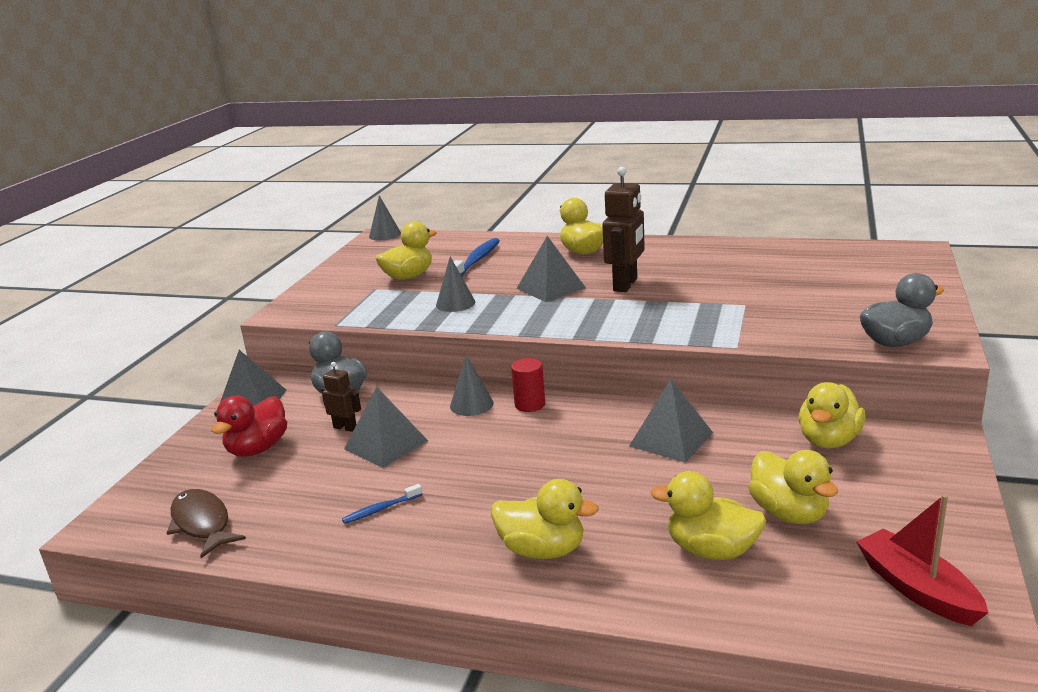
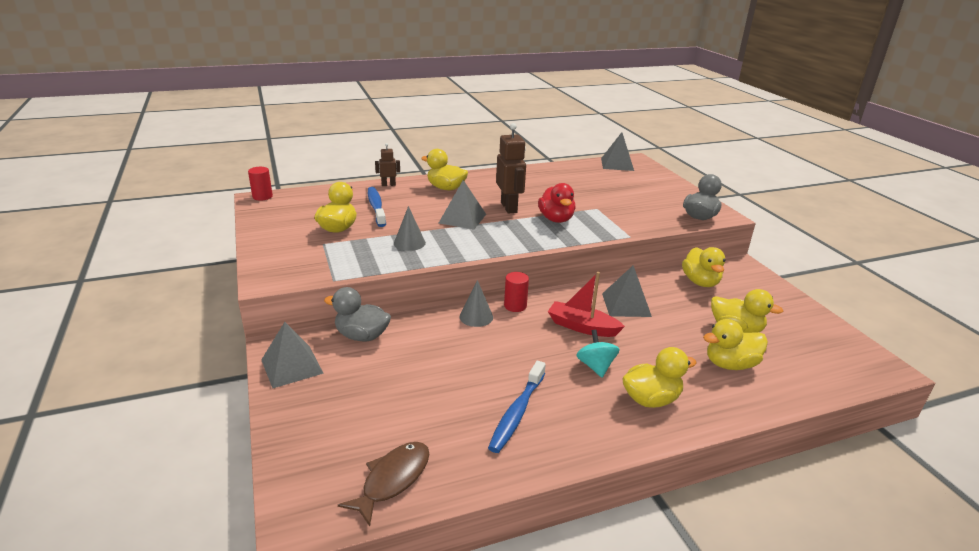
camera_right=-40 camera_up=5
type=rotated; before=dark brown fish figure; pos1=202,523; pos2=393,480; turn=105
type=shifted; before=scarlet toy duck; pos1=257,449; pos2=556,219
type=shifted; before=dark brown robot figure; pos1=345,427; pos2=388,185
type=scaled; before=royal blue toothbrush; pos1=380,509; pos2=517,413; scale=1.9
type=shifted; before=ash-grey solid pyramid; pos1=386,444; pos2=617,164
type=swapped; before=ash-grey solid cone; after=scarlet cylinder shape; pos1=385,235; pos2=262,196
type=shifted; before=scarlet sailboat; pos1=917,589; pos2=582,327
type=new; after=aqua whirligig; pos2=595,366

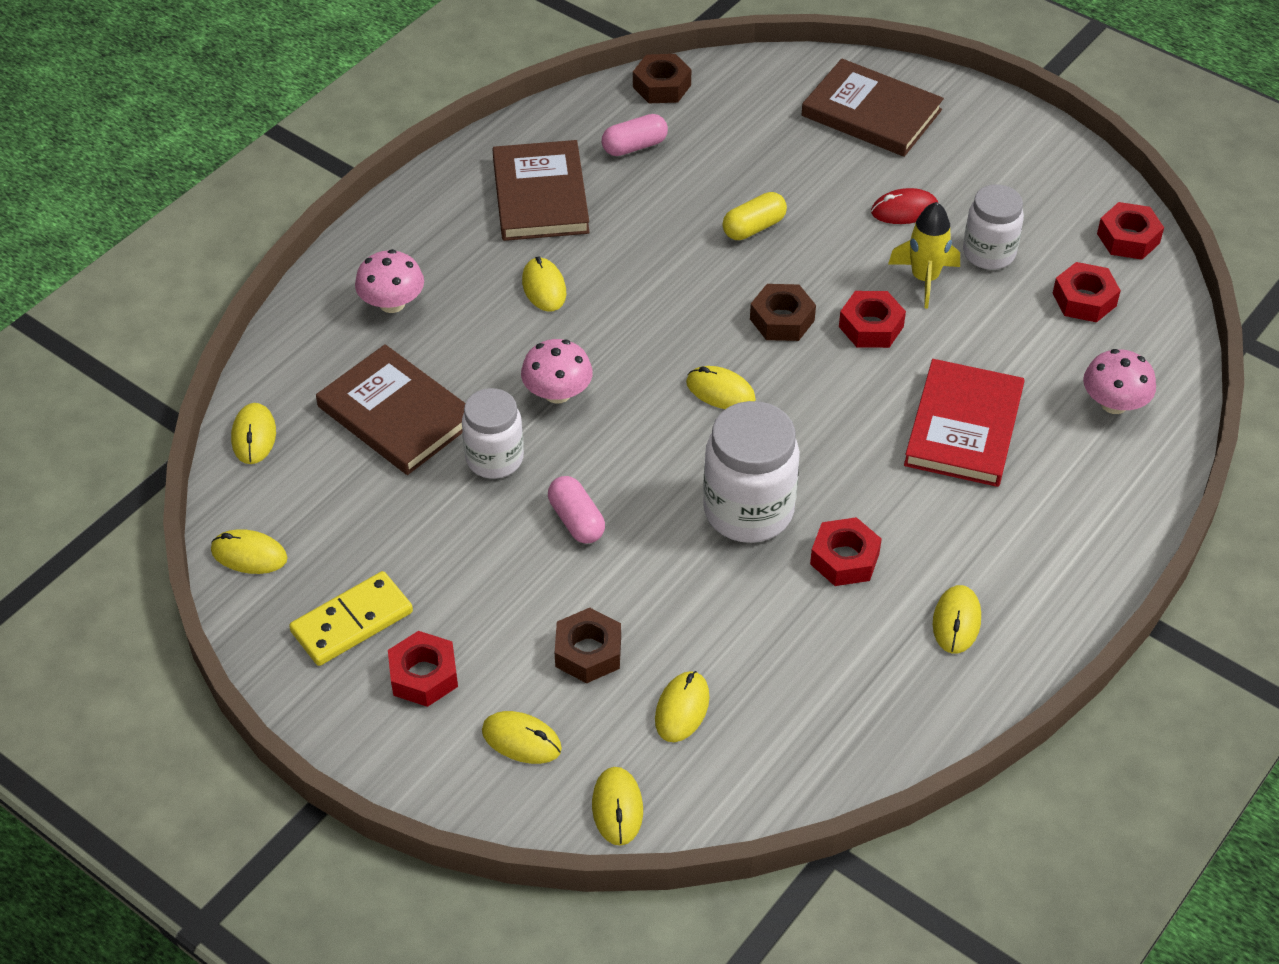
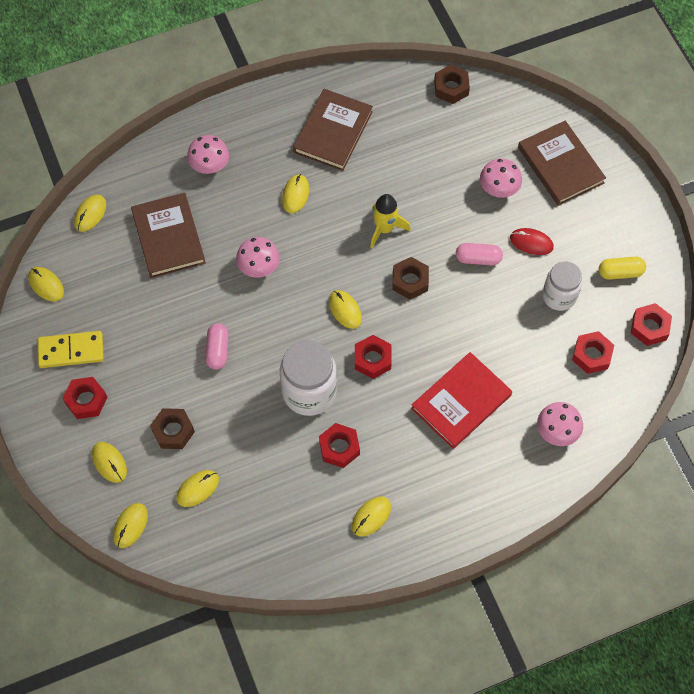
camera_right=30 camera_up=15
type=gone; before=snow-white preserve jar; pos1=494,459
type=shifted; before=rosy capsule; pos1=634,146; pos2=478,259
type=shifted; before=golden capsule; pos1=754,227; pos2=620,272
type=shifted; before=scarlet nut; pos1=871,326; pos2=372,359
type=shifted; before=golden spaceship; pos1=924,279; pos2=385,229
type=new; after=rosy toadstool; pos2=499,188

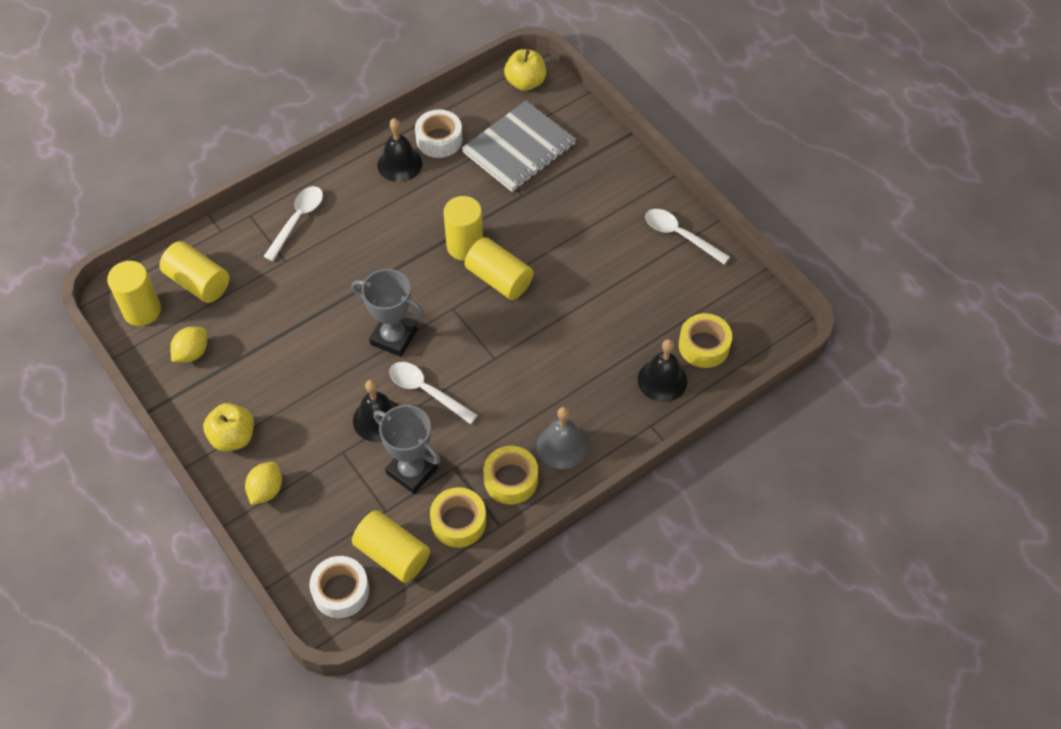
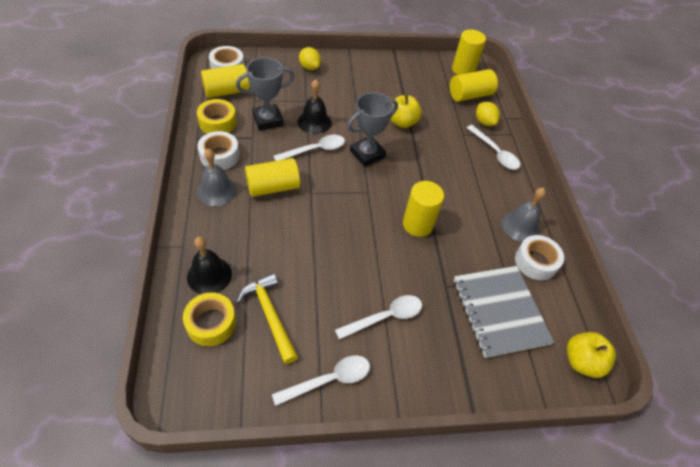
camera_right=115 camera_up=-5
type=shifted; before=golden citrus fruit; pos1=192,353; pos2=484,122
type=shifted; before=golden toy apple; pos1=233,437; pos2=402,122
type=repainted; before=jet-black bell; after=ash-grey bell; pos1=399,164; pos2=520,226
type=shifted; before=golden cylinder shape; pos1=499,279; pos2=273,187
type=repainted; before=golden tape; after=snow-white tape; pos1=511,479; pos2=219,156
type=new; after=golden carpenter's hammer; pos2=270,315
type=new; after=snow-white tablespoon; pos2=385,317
____
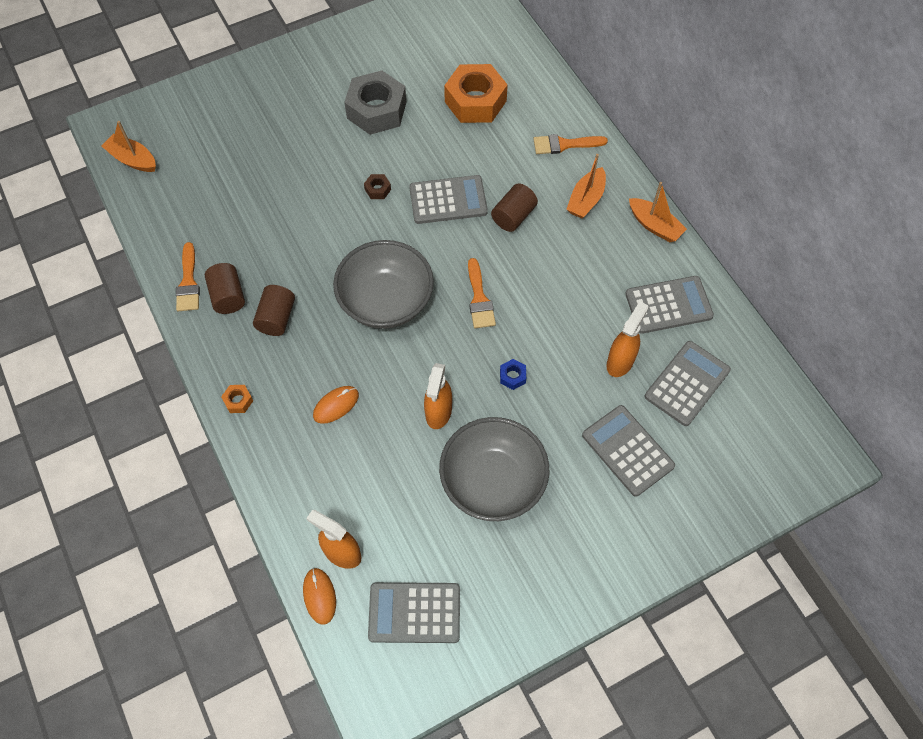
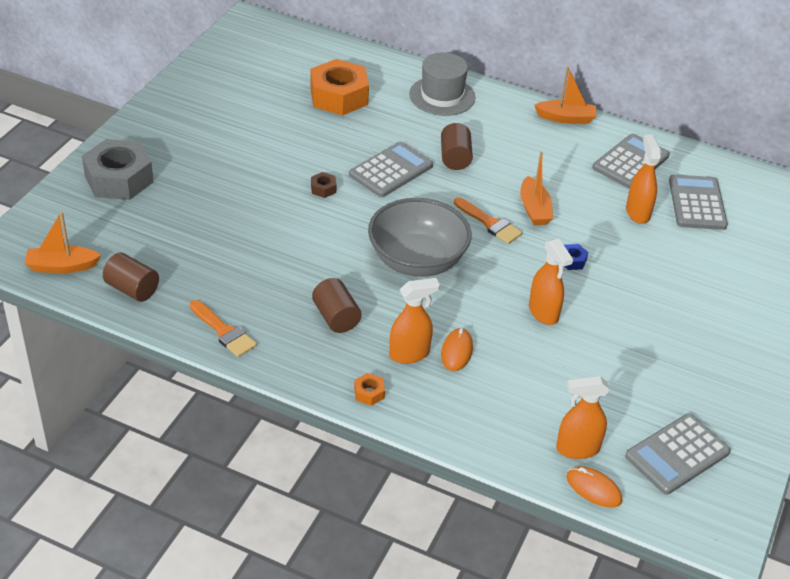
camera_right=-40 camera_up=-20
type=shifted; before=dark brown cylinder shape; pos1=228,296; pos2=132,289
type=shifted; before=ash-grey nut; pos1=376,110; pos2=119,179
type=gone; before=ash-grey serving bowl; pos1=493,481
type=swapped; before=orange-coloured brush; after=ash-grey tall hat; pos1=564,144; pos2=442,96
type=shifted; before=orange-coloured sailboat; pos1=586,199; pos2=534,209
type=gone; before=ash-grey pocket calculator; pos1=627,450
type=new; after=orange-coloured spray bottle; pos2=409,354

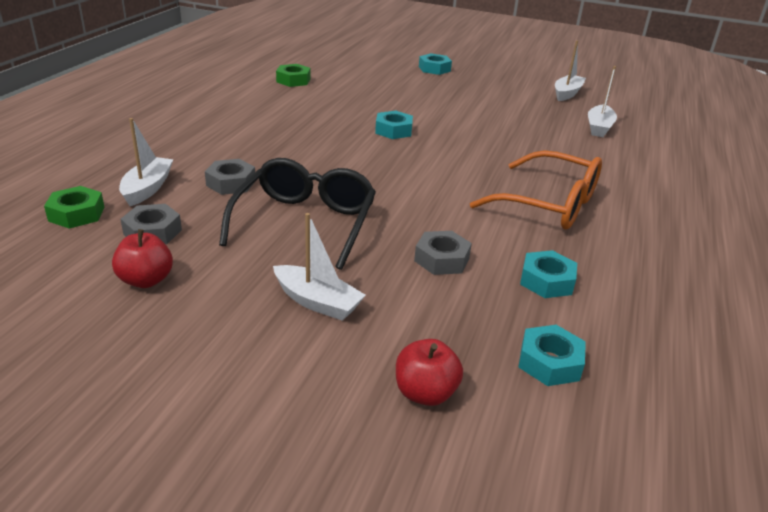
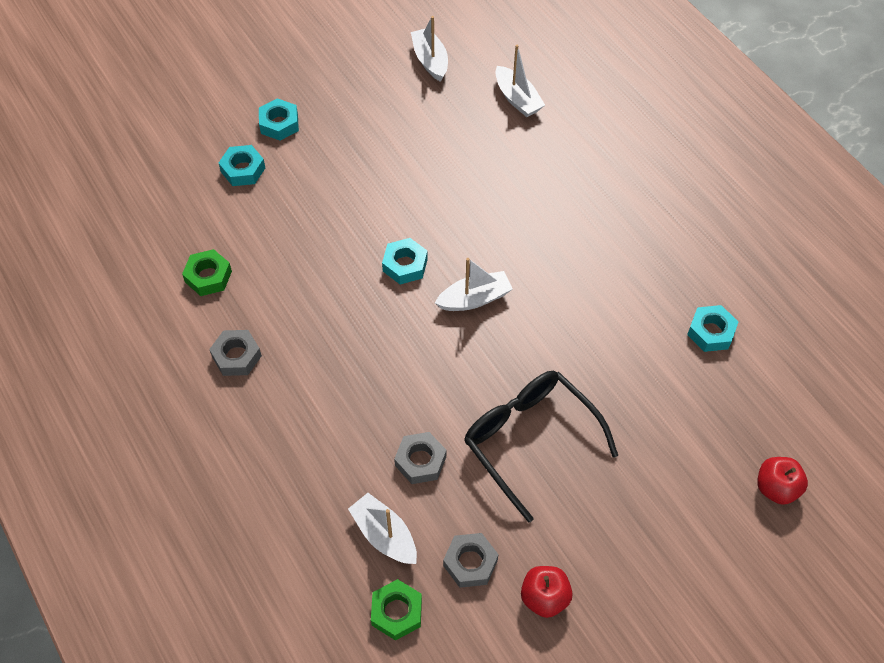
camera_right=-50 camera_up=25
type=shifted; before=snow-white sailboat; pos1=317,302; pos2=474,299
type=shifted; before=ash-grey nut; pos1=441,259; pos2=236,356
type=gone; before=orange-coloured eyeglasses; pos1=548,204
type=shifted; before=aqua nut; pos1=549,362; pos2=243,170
____
:: Problem statement ::
For the word "figure", tally the lines above that hold it and answer with the number alone.

:: The completed task ::
2